> [How to complete this task] Please output exactly the lines below, starting at the line that has "purple star: (59, 128)" and ending at the line that has "purple hexagon: (58, 106) -> (89, 122), moved", both included; leave out all pictures and include nothing else.

> [Excerpted records]
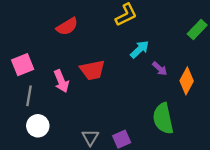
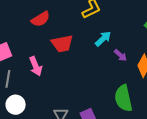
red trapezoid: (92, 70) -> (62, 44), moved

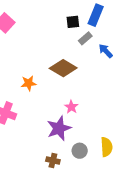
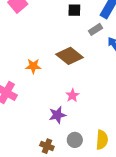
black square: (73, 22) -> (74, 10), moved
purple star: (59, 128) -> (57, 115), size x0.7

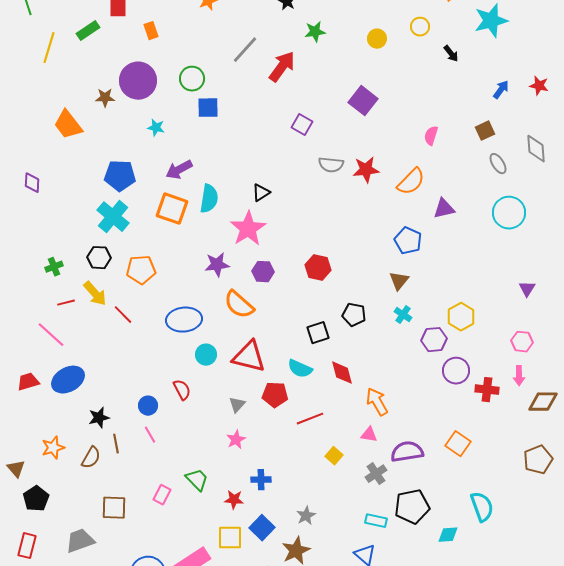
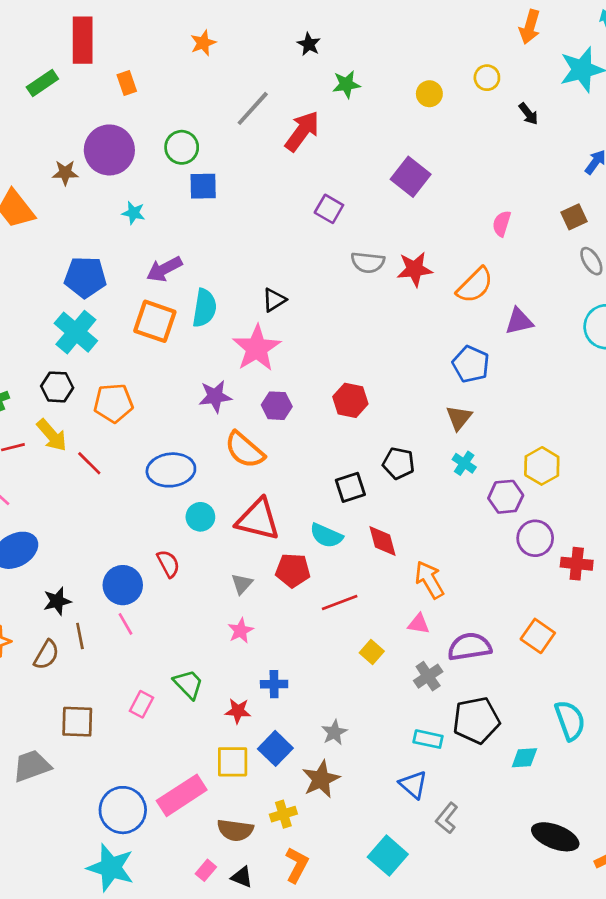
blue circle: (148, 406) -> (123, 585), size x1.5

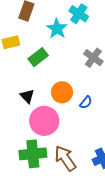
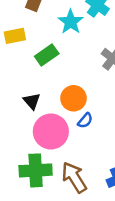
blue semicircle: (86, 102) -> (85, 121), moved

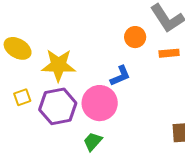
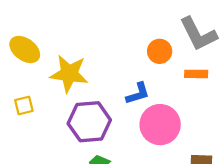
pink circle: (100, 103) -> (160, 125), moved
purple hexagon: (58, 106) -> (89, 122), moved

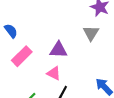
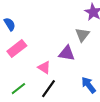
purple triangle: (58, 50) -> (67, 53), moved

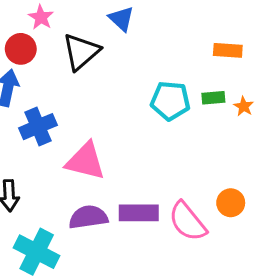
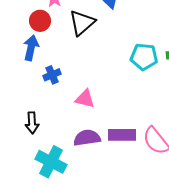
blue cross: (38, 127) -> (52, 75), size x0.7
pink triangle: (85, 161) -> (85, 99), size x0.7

> [Answer to this problem]
purple star: (59, 128) -> (57, 115), size x0.7

blue circle: (148, 406) -> (123, 585), size x1.5

blue semicircle: (86, 102) -> (85, 121), moved

pink circle: (100, 103) -> (160, 125), moved
purple hexagon: (58, 106) -> (89, 122), moved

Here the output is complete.